Find the line with "Someone took away the PURPLE" in the entries below, then reproduce it and every line after it down to and including the line with "Someone put down the GREY JAR at <840,454>.", exactly.

Data records:

Segment Open

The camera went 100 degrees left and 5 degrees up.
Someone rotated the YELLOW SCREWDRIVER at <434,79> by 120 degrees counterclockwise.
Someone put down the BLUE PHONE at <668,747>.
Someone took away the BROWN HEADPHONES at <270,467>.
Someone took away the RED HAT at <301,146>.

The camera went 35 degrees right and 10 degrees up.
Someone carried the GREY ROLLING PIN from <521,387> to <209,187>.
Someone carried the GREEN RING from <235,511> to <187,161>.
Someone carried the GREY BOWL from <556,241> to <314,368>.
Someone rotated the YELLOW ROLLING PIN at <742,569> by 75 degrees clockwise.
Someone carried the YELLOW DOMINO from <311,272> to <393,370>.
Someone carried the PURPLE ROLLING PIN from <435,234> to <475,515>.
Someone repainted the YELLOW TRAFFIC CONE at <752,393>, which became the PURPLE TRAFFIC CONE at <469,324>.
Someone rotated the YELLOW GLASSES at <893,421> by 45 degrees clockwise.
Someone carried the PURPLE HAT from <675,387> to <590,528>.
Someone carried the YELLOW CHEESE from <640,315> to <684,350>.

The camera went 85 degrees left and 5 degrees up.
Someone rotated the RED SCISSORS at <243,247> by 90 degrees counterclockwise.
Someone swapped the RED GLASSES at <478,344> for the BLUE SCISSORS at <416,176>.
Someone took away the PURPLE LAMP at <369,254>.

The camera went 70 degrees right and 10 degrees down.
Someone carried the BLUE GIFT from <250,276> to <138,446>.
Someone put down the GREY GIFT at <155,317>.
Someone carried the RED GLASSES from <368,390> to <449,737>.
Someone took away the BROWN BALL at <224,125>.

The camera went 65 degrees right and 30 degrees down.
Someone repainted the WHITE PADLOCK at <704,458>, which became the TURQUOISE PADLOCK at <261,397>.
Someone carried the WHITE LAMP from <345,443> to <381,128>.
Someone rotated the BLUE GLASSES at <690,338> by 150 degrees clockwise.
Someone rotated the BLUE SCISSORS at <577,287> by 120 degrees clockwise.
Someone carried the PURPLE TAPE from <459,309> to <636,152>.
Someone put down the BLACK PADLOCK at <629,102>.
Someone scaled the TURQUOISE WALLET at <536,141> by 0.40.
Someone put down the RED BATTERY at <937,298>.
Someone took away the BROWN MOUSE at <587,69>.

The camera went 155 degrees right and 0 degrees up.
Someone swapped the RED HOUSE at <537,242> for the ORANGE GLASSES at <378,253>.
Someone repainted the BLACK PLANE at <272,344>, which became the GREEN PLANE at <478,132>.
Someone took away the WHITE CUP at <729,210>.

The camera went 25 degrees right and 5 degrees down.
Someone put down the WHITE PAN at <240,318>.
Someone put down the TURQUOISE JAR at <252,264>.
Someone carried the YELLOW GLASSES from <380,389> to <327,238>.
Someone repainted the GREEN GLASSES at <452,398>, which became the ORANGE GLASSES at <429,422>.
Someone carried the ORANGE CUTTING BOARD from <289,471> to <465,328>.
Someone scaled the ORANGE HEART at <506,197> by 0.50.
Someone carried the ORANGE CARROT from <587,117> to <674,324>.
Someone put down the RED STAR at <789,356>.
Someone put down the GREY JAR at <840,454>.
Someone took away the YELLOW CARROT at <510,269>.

Segment Closed

### [Exercise output]
Someone took away the PURPLE LAMP at <369,254>.

The camera went 70 degrees right and 10 degrees down.
Someone carried the BLUE GIFT from <250,276> to <138,446>.
Someone put down the GREY GIFT at <155,317>.
Someone carried the RED GLASSES from <368,390> to <449,737>.
Someone took away the BROWN BALL at <224,125>.

The camera went 65 degrees right and 30 degrees down.
Someone repainted the WHITE PADLOCK at <704,458>, which became the TURQUOISE PADLOCK at <261,397>.
Someone carried the WHITE LAMP from <345,443> to <381,128>.
Someone rotated the BLUE GLASSES at <690,338> by 150 degrees clockwise.
Someone rotated the BLUE SCISSORS at <577,287> by 120 degrees clockwise.
Someone carried the PURPLE TAPE from <459,309> to <636,152>.
Someone put down the BLACK PADLOCK at <629,102>.
Someone scaled the TURQUOISE WALLET at <536,141> by 0.40.
Someone put down the RED BATTERY at <937,298>.
Someone took away the BROWN MOUSE at <587,69>.

The camera went 155 degrees right and 0 degrees up.
Someone swapped the RED HOUSE at <537,242> for the ORANGE GLASSES at <378,253>.
Someone repainted the BLACK PLANE at <272,344>, which became the GREEN PLANE at <478,132>.
Someone took away the WHITE CUP at <729,210>.

The camera went 25 degrees right and 5 degrees down.
Someone put down the WHITE PAN at <240,318>.
Someone put down the TURQUOISE JAR at <252,264>.
Someone carried the YELLOW GLASSES from <380,389> to <327,238>.
Someone repainted the GREEN GLASSES at <452,398>, which became the ORANGE GLASSES at <429,422>.
Someone carried the ORANGE CUTTING BOARD from <289,471> to <465,328>.
Someone scaled the ORANGE HEART at <506,197> by 0.50.
Someone carried the ORANGE CARROT from <587,117> to <674,324>.
Someone put down the RED STAR at <789,356>.
Someone put down the GREY JAR at <840,454>.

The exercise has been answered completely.